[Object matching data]

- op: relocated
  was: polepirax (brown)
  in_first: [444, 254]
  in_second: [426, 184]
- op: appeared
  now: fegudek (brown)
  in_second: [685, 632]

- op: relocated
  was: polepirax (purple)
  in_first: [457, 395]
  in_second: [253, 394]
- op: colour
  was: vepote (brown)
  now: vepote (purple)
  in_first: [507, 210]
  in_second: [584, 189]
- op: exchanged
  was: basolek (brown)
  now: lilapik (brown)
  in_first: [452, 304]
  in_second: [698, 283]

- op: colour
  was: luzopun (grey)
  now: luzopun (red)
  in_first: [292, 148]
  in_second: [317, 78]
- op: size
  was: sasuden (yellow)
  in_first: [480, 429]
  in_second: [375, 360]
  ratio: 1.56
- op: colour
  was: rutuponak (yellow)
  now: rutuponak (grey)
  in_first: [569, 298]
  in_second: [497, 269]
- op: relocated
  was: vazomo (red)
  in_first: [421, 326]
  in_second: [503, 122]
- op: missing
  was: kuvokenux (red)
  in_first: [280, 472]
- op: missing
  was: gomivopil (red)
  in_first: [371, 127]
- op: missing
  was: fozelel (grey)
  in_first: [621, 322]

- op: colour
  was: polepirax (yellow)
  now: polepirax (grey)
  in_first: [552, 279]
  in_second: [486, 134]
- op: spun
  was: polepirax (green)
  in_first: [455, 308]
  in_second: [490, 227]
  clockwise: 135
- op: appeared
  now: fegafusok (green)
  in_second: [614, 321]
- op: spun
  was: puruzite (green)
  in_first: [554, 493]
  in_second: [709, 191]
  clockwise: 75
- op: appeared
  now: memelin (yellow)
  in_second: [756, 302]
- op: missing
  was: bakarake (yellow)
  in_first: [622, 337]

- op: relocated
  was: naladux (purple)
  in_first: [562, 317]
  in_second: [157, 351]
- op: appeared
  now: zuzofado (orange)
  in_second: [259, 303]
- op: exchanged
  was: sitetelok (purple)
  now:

§ Instructions to follow: Only the lines above from the one with "in_first: [444, 254]" through the one with "now: fegudek (brown)" should be duplicated, character for character.

§ Solution below:
  in_first: [444, 254]
  in_second: [426, 184]
- op: appeared
  now: fegudek (brown)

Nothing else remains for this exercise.